- Opening Delimiter -

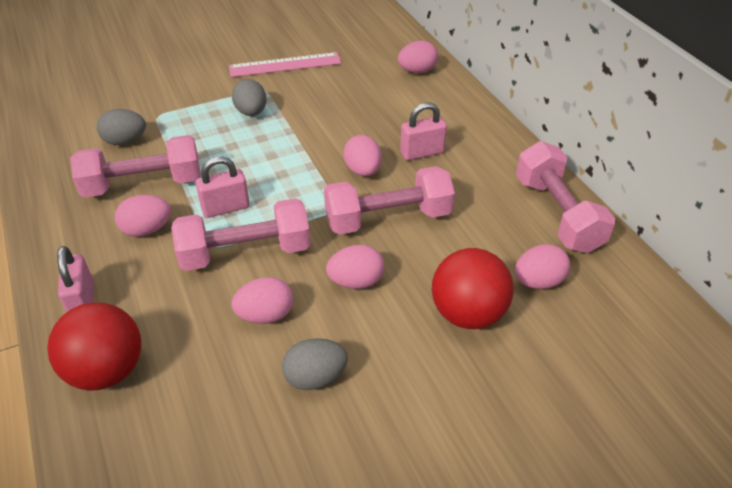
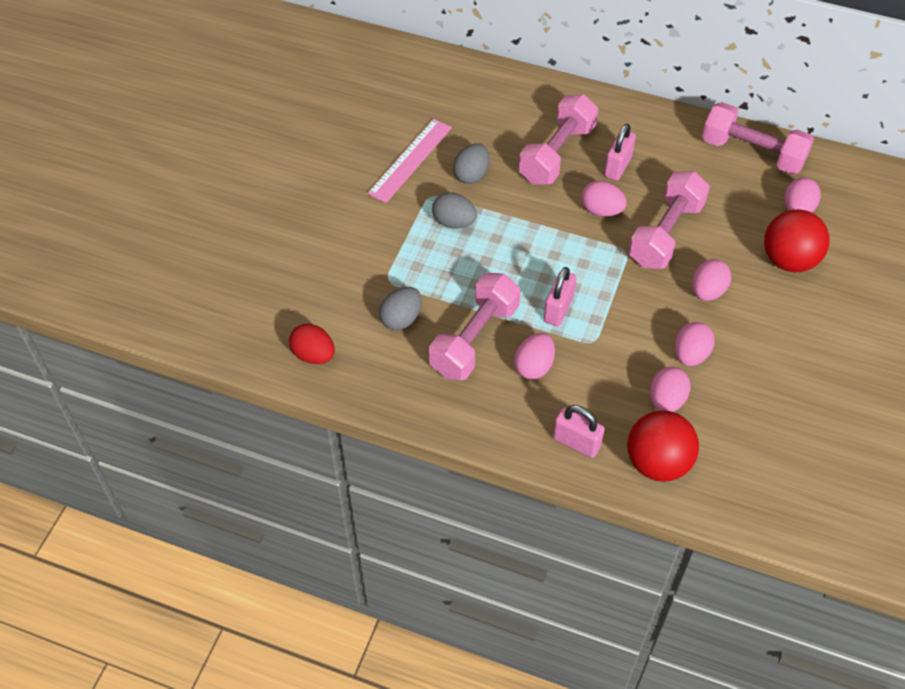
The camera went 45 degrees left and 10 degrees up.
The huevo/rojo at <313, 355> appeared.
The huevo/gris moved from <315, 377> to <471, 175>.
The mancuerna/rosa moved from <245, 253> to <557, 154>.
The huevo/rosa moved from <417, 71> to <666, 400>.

- Closing Delimiter -

_What to do_: From the line containing "The huevo/rojo at <313, 355> appeared." to the last line of the material, please quote every line exactly and only those.

_Exercise result_:
The huevo/rojo at <313, 355> appeared.
The huevo/gris moved from <315, 377> to <471, 175>.
The mancuerna/rosa moved from <245, 253> to <557, 154>.
The huevo/rosa moved from <417, 71> to <666, 400>.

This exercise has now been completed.